When you reach the line that contains "cyan arrow: moved 1 px right, 1 px down" in the data below, start reproducing lines exactly, and stop after the line that contains "red cross: moved 3 px right, 1 px up".

BEGIN Extracted entries

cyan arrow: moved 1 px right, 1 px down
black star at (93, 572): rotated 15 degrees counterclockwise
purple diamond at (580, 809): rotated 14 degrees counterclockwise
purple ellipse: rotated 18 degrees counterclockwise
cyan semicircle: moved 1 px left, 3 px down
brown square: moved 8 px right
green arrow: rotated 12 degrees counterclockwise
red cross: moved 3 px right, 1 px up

END Extracted entries
BEGIN Extracted entries

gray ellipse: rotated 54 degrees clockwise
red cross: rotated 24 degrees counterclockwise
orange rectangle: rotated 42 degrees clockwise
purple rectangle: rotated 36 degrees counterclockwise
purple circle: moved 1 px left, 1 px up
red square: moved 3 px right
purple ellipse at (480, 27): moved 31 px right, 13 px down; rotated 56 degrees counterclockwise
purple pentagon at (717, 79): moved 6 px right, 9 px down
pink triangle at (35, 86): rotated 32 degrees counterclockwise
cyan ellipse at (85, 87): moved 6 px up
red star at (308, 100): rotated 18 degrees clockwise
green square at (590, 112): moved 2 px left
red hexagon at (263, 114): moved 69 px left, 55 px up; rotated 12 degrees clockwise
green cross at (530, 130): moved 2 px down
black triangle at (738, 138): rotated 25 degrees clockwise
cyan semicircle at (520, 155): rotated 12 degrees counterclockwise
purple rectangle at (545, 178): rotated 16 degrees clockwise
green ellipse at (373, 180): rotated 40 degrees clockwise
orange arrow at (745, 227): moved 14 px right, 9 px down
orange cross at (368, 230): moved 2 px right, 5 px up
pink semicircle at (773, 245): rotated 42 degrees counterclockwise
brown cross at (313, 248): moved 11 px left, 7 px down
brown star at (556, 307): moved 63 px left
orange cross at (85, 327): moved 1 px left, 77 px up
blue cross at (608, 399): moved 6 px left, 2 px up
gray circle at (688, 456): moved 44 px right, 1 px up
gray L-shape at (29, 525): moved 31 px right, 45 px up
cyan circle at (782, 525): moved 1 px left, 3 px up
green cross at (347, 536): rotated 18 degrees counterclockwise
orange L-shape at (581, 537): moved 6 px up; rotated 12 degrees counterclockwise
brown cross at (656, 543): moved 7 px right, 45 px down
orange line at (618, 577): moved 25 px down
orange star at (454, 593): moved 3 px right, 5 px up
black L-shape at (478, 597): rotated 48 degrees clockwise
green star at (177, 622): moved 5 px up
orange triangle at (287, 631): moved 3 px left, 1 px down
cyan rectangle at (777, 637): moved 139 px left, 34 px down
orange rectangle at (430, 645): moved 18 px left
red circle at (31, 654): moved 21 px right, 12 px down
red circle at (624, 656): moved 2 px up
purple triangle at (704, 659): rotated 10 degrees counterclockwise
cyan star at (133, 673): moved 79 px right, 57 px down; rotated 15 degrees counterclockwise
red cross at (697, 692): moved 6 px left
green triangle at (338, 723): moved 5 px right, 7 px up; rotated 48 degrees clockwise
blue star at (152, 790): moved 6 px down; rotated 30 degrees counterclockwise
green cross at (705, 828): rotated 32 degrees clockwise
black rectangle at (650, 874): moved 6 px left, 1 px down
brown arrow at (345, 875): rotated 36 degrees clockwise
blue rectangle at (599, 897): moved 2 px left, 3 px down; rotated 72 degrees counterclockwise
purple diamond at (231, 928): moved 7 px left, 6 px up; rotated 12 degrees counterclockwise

END Extracted entries
BEGIN Extracted entries

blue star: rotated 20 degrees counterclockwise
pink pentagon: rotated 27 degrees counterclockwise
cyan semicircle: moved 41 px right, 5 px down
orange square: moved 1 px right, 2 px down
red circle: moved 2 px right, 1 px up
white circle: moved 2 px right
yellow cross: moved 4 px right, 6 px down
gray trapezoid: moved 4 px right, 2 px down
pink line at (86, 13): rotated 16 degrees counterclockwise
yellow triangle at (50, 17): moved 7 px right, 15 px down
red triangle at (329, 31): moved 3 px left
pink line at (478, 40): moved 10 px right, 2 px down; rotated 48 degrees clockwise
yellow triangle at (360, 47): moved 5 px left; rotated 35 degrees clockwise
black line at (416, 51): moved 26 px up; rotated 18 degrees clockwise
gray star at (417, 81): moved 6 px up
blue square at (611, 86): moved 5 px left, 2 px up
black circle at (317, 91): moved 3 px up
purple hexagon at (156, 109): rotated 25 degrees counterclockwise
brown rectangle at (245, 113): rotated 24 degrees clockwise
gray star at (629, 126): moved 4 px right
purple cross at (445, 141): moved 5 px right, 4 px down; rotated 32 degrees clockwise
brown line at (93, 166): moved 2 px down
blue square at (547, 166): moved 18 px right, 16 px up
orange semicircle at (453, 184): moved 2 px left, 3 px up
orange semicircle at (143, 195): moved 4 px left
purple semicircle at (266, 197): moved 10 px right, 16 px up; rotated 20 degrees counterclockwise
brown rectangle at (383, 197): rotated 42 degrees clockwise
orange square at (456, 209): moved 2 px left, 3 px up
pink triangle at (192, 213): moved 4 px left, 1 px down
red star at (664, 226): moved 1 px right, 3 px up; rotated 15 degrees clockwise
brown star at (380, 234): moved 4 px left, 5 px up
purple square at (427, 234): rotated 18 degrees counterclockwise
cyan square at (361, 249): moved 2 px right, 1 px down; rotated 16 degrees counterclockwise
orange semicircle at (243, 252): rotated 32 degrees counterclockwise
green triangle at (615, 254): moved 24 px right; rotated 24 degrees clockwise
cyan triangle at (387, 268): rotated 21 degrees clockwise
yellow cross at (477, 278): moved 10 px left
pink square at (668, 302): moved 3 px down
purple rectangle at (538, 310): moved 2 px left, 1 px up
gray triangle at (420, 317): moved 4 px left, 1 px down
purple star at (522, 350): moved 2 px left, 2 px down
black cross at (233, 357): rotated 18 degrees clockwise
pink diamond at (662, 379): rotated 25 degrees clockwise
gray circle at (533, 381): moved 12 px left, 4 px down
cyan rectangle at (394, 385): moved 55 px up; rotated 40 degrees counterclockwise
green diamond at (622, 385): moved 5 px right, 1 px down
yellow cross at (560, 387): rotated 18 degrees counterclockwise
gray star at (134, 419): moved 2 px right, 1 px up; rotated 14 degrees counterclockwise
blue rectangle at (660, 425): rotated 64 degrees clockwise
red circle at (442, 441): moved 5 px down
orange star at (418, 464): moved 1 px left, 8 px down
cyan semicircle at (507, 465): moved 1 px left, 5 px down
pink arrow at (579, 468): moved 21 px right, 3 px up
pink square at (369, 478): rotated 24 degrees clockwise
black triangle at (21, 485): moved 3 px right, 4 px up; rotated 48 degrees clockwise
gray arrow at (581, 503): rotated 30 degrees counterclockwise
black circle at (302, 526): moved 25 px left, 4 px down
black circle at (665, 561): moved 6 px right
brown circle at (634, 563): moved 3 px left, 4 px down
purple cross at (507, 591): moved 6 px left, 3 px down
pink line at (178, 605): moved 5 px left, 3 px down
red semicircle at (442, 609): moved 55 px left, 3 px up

END Extracted entries

Your response ::
cyan arrow: moved 1 px right, 1 px down
black star at (93, 572): rotated 15 degrees counterclockwise
purple diamond at (580, 809): rotated 14 degrees counterclockwise
purple ellipse: rotated 18 degrees counterclockwise
cyan semicircle: moved 1 px left, 3 px down
brown square: moved 8 px right
green arrow: rotated 12 degrees counterclockwise
red cross: moved 3 px right, 1 px up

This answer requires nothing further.